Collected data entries
*****

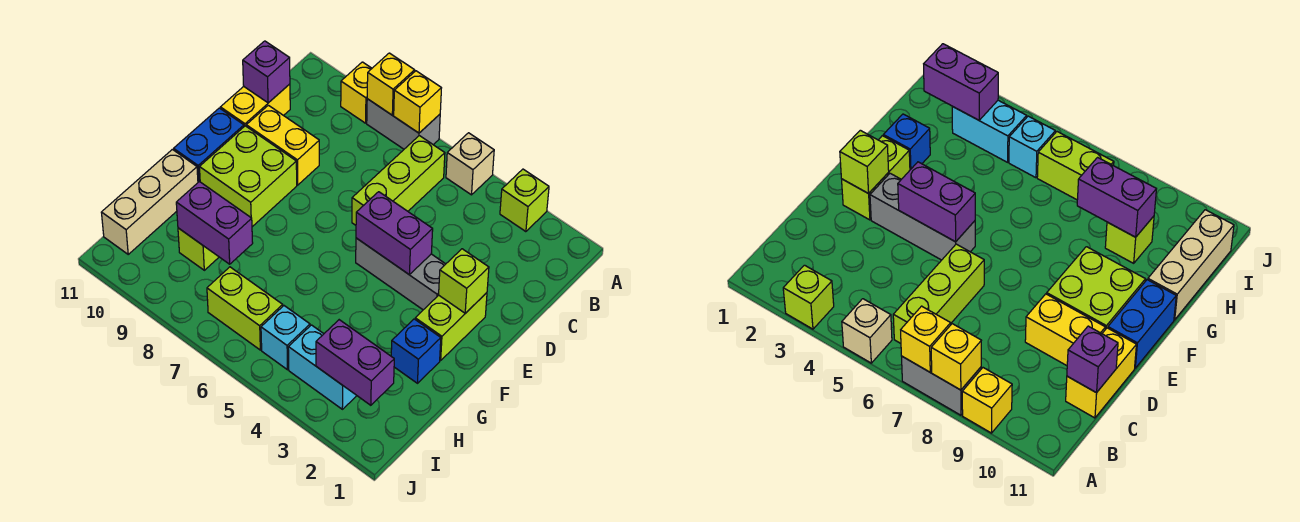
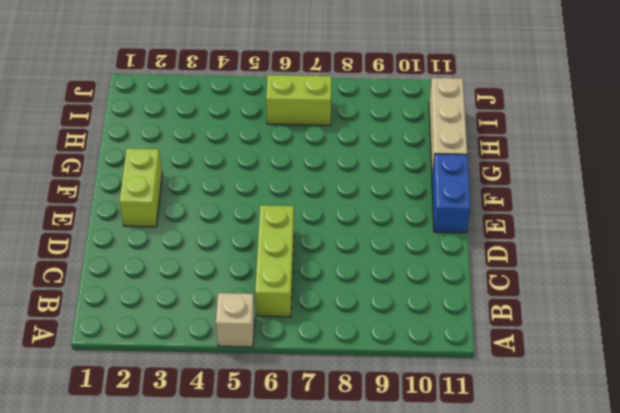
none -> lime 1x1 brick [500,169,549,232]
none -> grey 1x2 brick [367,99,440,149]
none -> yellow 1x1 brick [341,62,372,123]

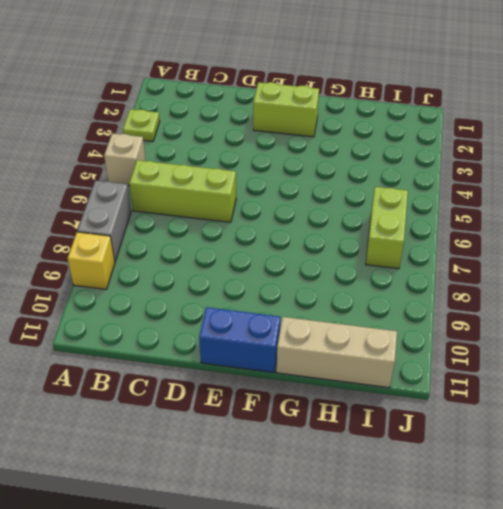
lime 1x1 plate [123,109,160,142] -> lime 1x1 brick [500,169,549,232]
none -> yellow 1x2 brick [220,84,290,126]
none -> yellow 1x2 brick [246,105,319,185]
none -> grey 1x3 brick [356,238,445,310]

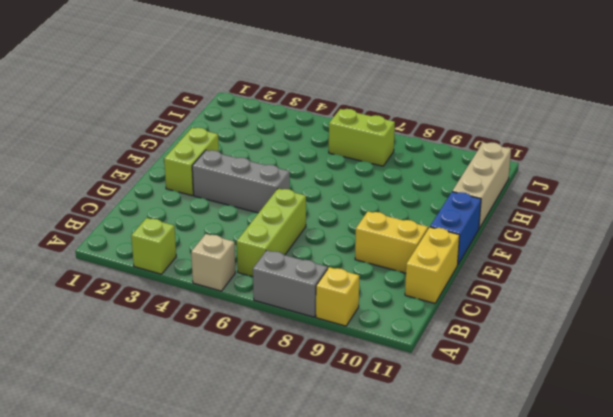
none -> lime 2x2 brick [200,126,297,227]
none -> blue 1x1 brick [391,319,441,383]
none -> lime 1x1 brick [178,228,219,270]

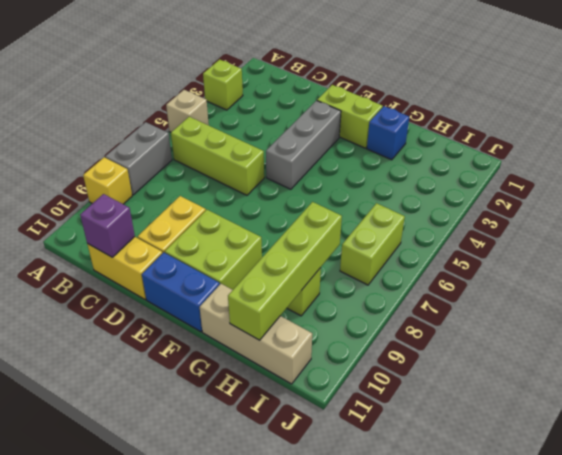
lime 1x4 brick [228,202,342,340] -> purple 1x2 brick [176,182,253,264]
none -> cyan 1x2 brick [288,325,357,409]
none -> cyan 1x1 brick [261,306,310,370]
none -> yellow 1x1 brick [394,71,441,133]

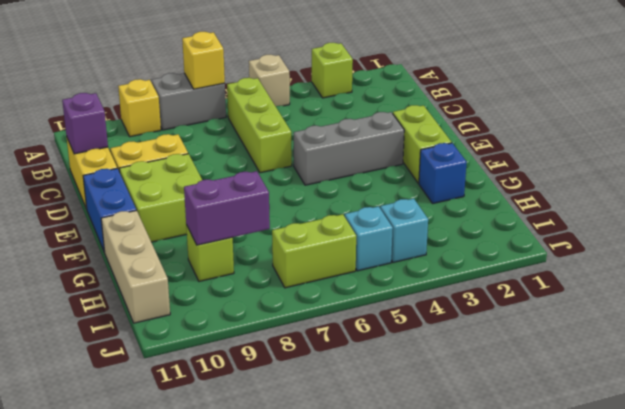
cyan 1x1 brick [380,199,428,263] -> cyan 1x2 brick [288,325,357,409]
none -> yellow 1x1 brick [367,53,415,115]
none -> lime 1x1 brick [439,249,489,313]
none -> purple 1x2 brick [356,192,433,274]

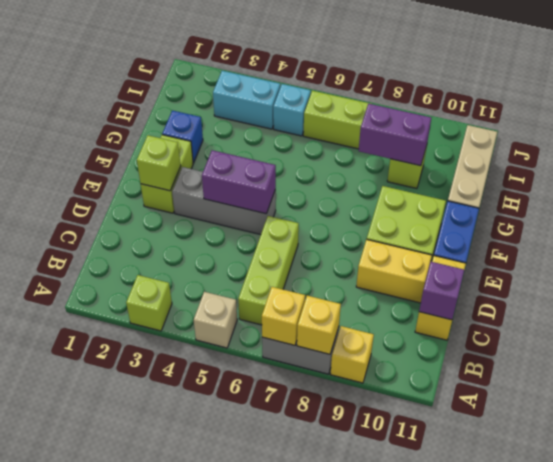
none -> purple 1x2 brick [316,320,394,405]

*****

Reproduce each line of the records in which "yellow" appears.

none -> yellow 1x1 brick [341,62,372,123]
none -> yellow 1x2 brick [220,84,290,126]
none -> yellow 1x2 brick [246,105,319,185]
none -> yellow 1x1 brick [394,71,441,133]
none -> yellow 1x1 brick [367,53,415,115]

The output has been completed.